## Exercise requirements
Using the data below, print exactly the line with "red square: (35, 866)", the line with "orange cross: (145, 105) -> (115, 105), moved", and every line between them, but none of the pictures.

## Provided records
##############################

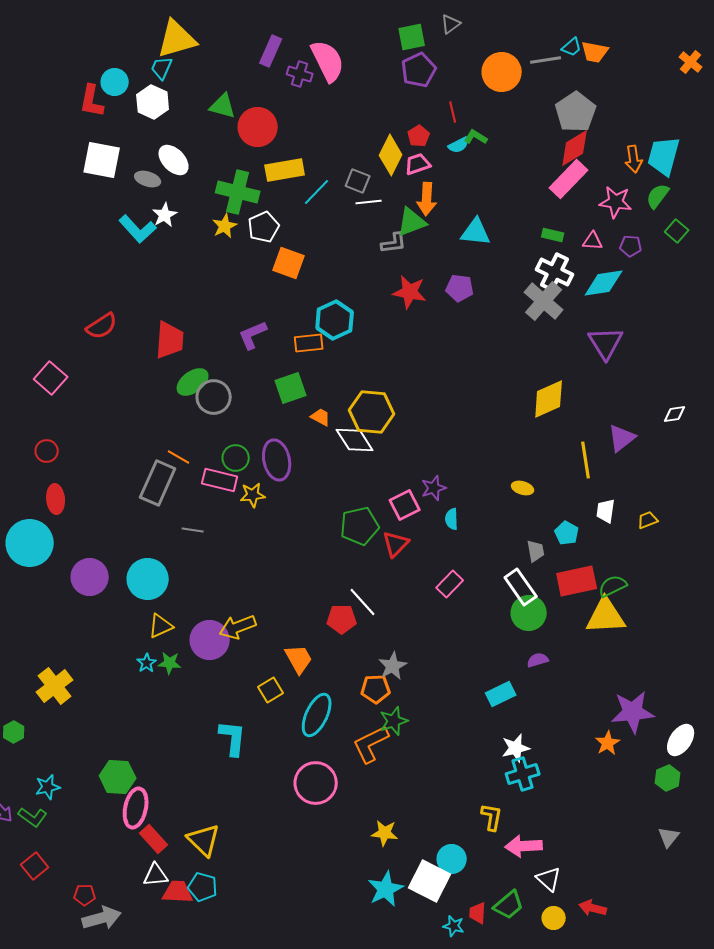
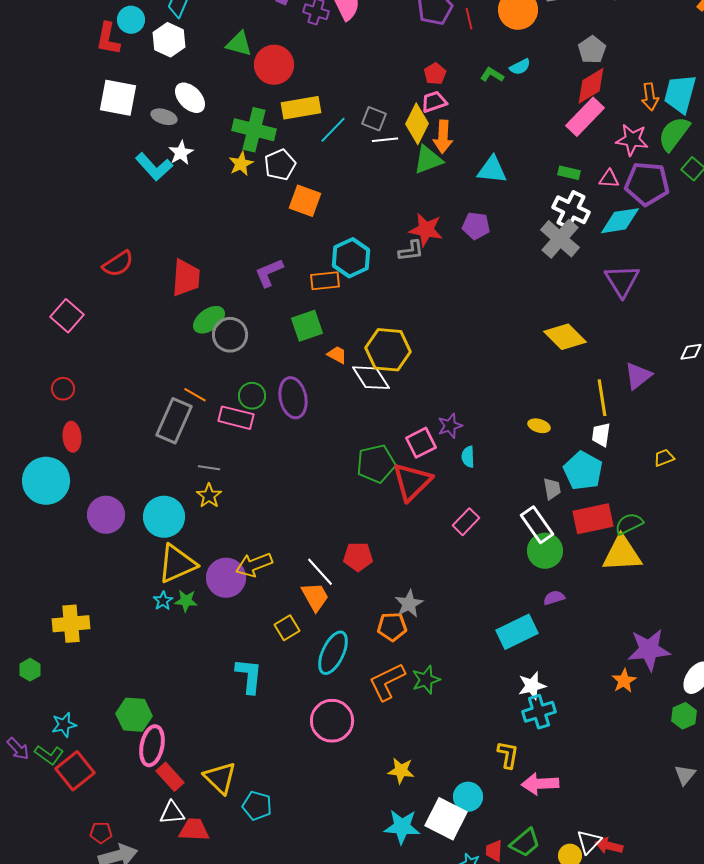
red line: (453, 112) -> (469, 19), moved
gray pentagon: (576, 112) -> (592, 50), size x0.7
cyan semicircle: (459, 145) -> (520, 67), moved
yellow diamond: (391, 155) -> (417, 124), moved
green semicircle: (658, 196) -> (674, 134), size x1.4
gray L-shape: (394, 243) -> (411, 251), moved
purple pentagon: (631, 246) -> (647, 184), size x2.0
yellow diamond: (549, 399) -> (565, 337), turned 69
yellow star: (253, 495) -> (209, 496), moved, turned -30
white trapezoid: (606, 511) -> (601, 435), moved
cyan pentagon: (567, 533) -> (583, 471), size x1.6
red triangle: (396, 544) -> (412, 482), size x1.5
white line: (363, 602) -> (320, 572), moved
yellow triangle: (161, 626) -> (177, 564), size x1.6
yellow cross: (55, 686) -> (71, 624), turned 33
cyan rectangle: (501, 694) -> (517, 632), size x1.4
green star: (394, 721) -> (426, 680), moved
red square: (35, 866) -> (75, 771), moved, size x1.4
white triangle: (549, 879) -> (589, 842), moved, turned 32
cyan pentagon: (203, 887) -> (257, 806), moved
cyan star: (386, 889) -> (402, 827), turned 30

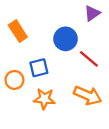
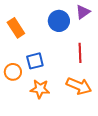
blue circle: (66, 39) -> (59, 21), moved
red line: (89, 59) -> (80, 53), turned 48

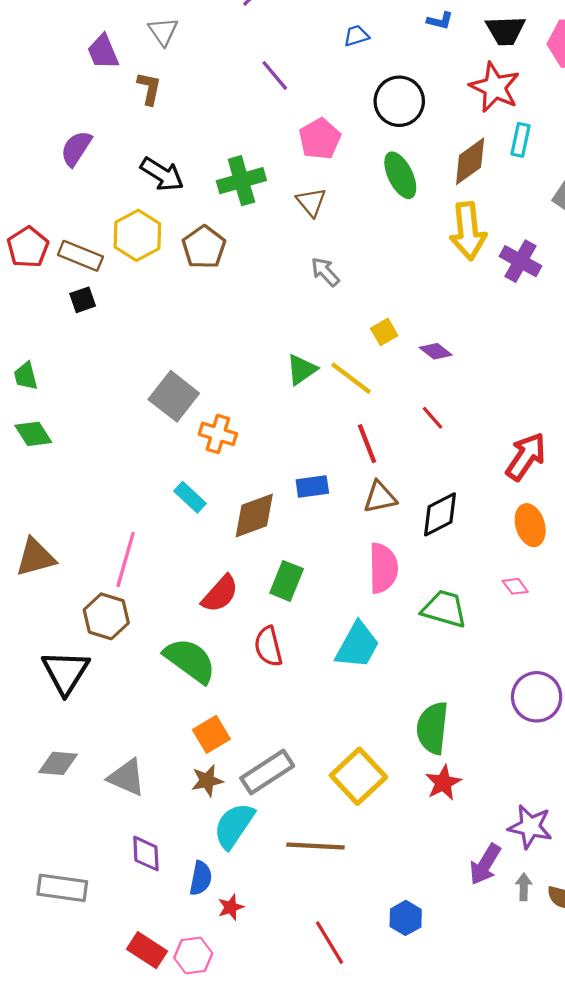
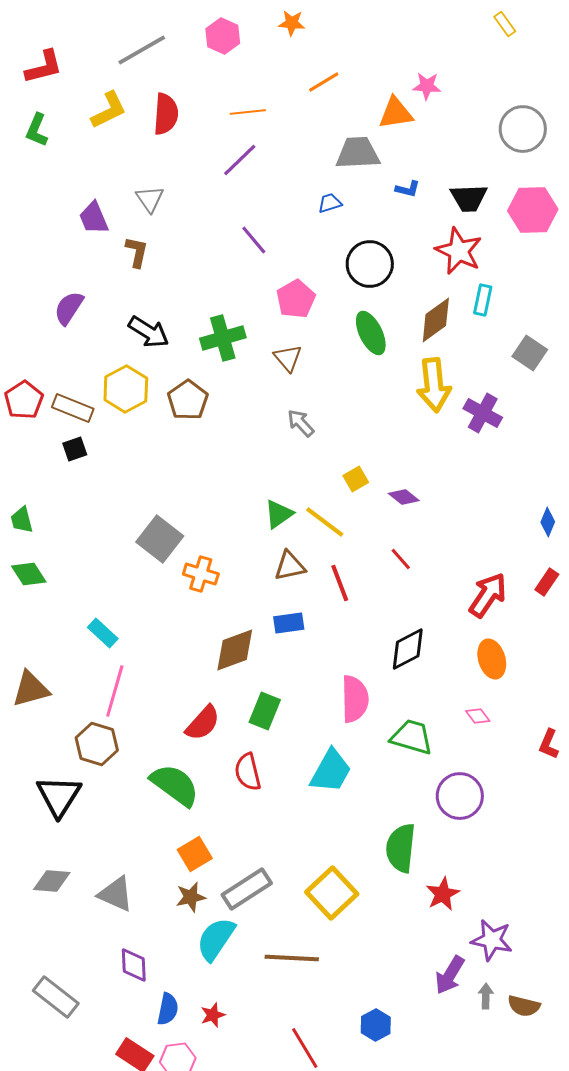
cyan rectangle: (190, 497) -> (103, 633), moved
brown triangle: (380, 497) -> (290, 566), moved
purple circle: (537, 697) -> (460, 796), moved
red star: (443, 783) -> (443, 894), moved
blue semicircle: (201, 878) -> (168, 1009), moved
gray rectangle: (62, 888) -> (56, 997), turned 30

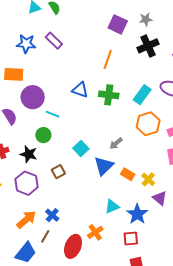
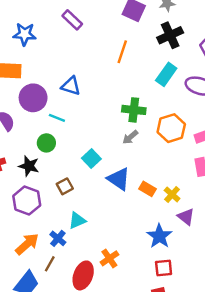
purple rectangle: (54, 41) -> (72, 20), moved
blue triangle: (80, 90) -> (71, 86), moved
green cross: (109, 95) -> (134, 110), moved
cyan rectangle: (142, 95) -> (166, 74), moved
gray arrow: (116, 143) -> (130, 137), moved
blue triangle: (104, 166) -> (119, 179), turned -40
cyan triangle: (112, 206) -> (77, 220), moved
red square: (131, 238) -> (164, 268), moved

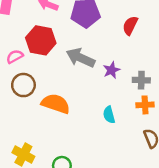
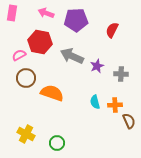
orange cross: (145, 105) -> (115, 105), moved

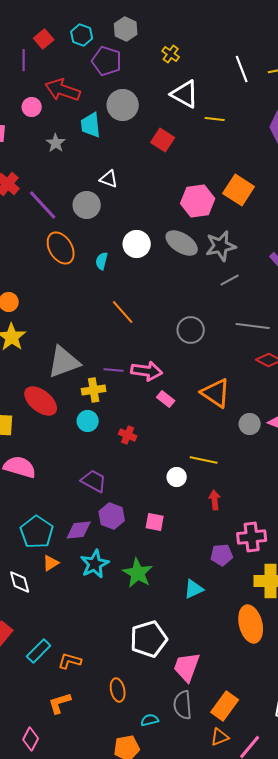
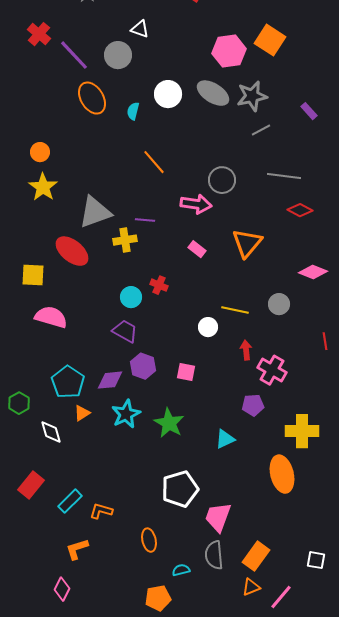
pink arrow: (147, 371) -> (196, 204), moved
orange triangle: (216, 393) -> (247, 243), turned 36
cyan circle: (88, 421) -> (131, 297), moved
gray circle: (250, 424) -> (279, 304), moved
pink cross: (252, 537) -> (272, 370), moved, turned 36
orange L-shape: (60, 703) -> (77, 549), moved

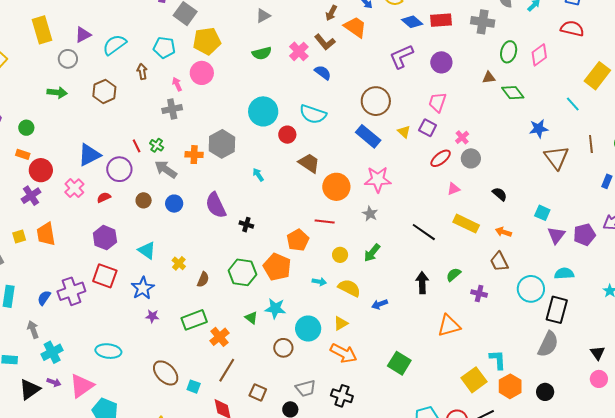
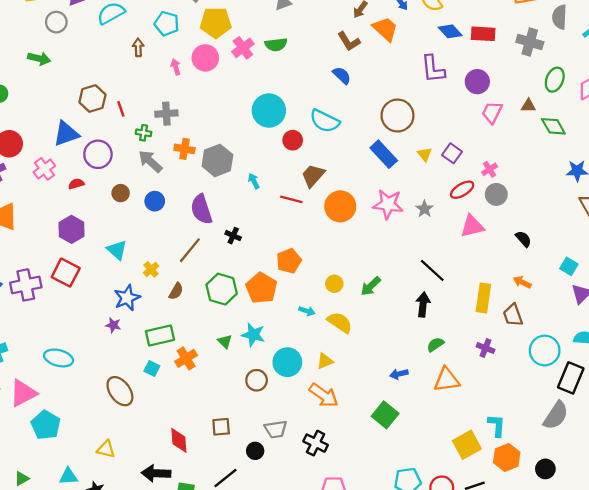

##############################

## Reply to the task
red square: (35, 866) -> (75, 771), moved, size x1.4
white triangle: (549, 879) -> (589, 842), moved, turned 32
cyan pentagon: (203, 887) -> (257, 806), moved
cyan star: (386, 889) -> (402, 827), turned 30

blue circle: (66, 39) -> (59, 21), moved
red line: (89, 59) -> (80, 53), turned 48

cyan rectangle: (190, 497) -> (103, 633), moved
brown triangle: (380, 497) -> (290, 566), moved
purple circle: (537, 697) -> (460, 796), moved
red star: (443, 783) -> (443, 894), moved
blue semicircle: (201, 878) -> (168, 1009), moved
gray rectangle: (62, 888) -> (56, 997), turned 30

purple rectangle: (54, 41) -> (72, 20), moved
blue triangle: (80, 90) -> (71, 86), moved
green cross: (109, 95) -> (134, 110), moved
cyan rectangle: (142, 95) -> (166, 74), moved
gray arrow: (116, 143) -> (130, 137), moved
blue triangle: (104, 166) -> (119, 179), turned -40
cyan triangle: (112, 206) -> (77, 220), moved
red square: (131, 238) -> (164, 268), moved

orange cross: (145, 105) -> (115, 105), moved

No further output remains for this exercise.